What you should do: Reproduce the data in its entirety, exactly as written.

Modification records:
======

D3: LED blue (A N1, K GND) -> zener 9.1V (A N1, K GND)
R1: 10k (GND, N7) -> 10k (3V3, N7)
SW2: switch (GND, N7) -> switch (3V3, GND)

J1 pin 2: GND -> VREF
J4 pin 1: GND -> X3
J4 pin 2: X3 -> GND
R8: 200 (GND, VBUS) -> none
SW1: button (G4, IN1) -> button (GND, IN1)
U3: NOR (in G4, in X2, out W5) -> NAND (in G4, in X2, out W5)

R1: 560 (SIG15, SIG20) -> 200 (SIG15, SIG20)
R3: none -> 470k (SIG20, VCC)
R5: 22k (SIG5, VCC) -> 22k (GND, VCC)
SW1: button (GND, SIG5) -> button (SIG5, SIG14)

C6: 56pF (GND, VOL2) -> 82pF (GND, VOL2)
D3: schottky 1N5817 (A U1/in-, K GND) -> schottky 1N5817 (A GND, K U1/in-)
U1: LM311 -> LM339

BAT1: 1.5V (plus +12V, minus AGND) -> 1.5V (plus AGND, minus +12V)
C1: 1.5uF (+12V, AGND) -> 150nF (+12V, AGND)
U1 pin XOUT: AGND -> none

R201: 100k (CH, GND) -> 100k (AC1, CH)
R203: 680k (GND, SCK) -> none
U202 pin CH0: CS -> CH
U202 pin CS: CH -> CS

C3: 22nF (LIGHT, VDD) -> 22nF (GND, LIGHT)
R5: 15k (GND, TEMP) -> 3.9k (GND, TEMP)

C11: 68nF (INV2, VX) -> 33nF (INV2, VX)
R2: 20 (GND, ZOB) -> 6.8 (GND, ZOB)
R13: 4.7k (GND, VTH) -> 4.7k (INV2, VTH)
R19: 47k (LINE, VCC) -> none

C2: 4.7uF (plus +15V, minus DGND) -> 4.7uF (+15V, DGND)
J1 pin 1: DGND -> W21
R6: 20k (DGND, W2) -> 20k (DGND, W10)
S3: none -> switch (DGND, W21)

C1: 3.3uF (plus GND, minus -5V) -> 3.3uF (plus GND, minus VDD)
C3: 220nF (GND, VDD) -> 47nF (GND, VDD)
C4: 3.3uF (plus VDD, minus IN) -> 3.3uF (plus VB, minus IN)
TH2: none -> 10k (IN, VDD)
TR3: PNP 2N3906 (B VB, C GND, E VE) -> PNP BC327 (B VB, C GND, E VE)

======

Written response:
D3: LED blue (A N1, K GND) -> zener 9.1V (A N1, K GND)
R1: 10k (GND, N7) -> 10k (3V3, N7)
SW2: switch (GND, N7) -> switch (3V3, GND)

J1 pin 2: GND -> VREF
J4 pin 1: GND -> X3
J4 pin 2: X3 -> GND
R8: 200 (GND, VBUS) -> none
SW1: button (G4, IN1) -> button (GND, IN1)
U3: NOR (in G4, in X2, out W5) -> NAND (in G4, in X2, out W5)

R1: 560 (SIG15, SIG20) -> 200 (SIG15, SIG20)
R3: none -> 470k (SIG20, VCC)
R5: 22k (SIG5, VCC) -> 22k (GND, VCC)
SW1: button (GND, SIG5) -> button (SIG5, SIG14)

C6: 56pF (GND, VOL2) -> 82pF (GND, VOL2)
D3: schottky 1N5817 (A U1/in-, K GND) -> schottky 1N5817 (A GND, K U1/in-)
U1: LM311 -> LM339

BAT1: 1.5V (plus +12V, minus AGND) -> 1.5V (plus AGND, minus +12V)
C1: 1.5uF (+12V, AGND) -> 150nF (+12V, AGND)
U1 pin XOUT: AGND -> none

R201: 100k (CH, GND) -> 100k (AC1, CH)
R203: 680k (GND, SCK) -> none
U202 pin CH0: CS -> CH
U202 pin CS: CH -> CS

C3: 22nF (LIGHT, VDD) -> 22nF (GND, LIGHT)
R5: 15k (GND, TEMP) -> 3.9k (GND, TEMP)

C11: 68nF (INV2, VX) -> 33nF (INV2, VX)
R2: 20 (GND, ZOB) -> 6.8 (GND, ZOB)
R13: 4.7k (GND, VTH) -> 4.7k (INV2, VTH)
R19: 47k (LINE, VCC) -> none

C2: 4.7uF (plus +15V, minus DGND) -> 4.7uF (+15V, DGND)
J1 pin 1: DGND -> W21
R6: 20k (DGND, W2) -> 20k (DGND, W10)
S3: none -> switch (DGND, W21)

C1: 3.3uF (plus GND, minus -5V) -> 3.3uF (plus GND, minus VDD)
C3: 220nF (GND, VDD) -> 47nF (GND, VDD)
C4: 3.3uF (plus VDD, minus IN) -> 3.3uF (plus VB, minus IN)
TH2: none -> 10k (IN, VDD)
TR3: PNP 2N3906 (B VB, C GND, E VE) -> PNP BC327 (B VB, C GND, E VE)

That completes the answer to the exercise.